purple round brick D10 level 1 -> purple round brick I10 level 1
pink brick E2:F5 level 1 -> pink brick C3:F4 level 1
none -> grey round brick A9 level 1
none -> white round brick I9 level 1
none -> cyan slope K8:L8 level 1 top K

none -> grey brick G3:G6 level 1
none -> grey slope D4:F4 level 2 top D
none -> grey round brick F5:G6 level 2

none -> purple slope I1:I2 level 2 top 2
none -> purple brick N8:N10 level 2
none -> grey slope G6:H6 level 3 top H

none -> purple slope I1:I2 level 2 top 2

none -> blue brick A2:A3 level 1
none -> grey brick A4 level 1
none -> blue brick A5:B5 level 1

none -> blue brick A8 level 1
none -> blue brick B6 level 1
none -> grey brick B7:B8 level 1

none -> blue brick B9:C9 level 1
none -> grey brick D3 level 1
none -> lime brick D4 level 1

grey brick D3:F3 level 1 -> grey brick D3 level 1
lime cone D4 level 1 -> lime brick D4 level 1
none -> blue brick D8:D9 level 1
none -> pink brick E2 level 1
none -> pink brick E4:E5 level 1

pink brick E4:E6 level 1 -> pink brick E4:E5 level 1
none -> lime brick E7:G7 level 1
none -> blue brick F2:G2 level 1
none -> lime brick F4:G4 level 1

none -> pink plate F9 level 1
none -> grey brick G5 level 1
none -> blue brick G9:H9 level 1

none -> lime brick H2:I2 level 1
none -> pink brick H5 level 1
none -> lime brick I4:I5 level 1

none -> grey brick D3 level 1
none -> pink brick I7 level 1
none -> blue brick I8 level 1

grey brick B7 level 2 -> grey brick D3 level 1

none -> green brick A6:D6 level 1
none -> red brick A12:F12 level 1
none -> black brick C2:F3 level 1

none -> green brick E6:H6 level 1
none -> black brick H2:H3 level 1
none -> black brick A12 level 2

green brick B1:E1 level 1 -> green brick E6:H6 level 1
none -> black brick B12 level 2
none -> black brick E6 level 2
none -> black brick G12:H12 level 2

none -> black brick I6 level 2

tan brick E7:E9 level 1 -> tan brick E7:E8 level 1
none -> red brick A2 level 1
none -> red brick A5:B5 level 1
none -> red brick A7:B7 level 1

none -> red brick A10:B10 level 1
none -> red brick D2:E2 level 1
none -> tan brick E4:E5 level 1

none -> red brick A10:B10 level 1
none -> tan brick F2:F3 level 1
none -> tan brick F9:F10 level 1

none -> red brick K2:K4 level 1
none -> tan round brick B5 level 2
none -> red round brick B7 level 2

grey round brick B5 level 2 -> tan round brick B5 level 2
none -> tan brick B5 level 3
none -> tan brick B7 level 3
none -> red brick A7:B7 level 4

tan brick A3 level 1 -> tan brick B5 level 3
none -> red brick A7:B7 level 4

# # # #

▶ **WHAT IS REQUIRED**
The expected output is exactly the lines of the listing above between the line holding "none -> purple brick N8:N10 level 2" and the line holding "none -> pink brick H5 level 1", inclusive.

▶ **EXERCISE RESULT**
none -> purple brick N8:N10 level 2
none -> grey slope G6:H6 level 3 top H

none -> purple slope I1:I2 level 2 top 2

none -> blue brick A2:A3 level 1
none -> grey brick A4 level 1
none -> blue brick A5:B5 level 1

none -> blue brick A8 level 1
none -> blue brick B6 level 1
none -> grey brick B7:B8 level 1

none -> blue brick B9:C9 level 1
none -> grey brick D3 level 1
none -> lime brick D4 level 1

grey brick D3:F3 level 1 -> grey brick D3 level 1
lime cone D4 level 1 -> lime brick D4 level 1
none -> blue brick D8:D9 level 1
none -> pink brick E2 level 1
none -> pink brick E4:E5 level 1

pink brick E4:E6 level 1 -> pink brick E4:E5 level 1
none -> lime brick E7:G7 level 1
none -> blue brick F2:G2 level 1
none -> lime brick F4:G4 level 1

none -> pink plate F9 level 1
none -> grey brick G5 level 1
none -> blue brick G9:H9 level 1

none -> lime brick H2:I2 level 1
none -> pink brick H5 level 1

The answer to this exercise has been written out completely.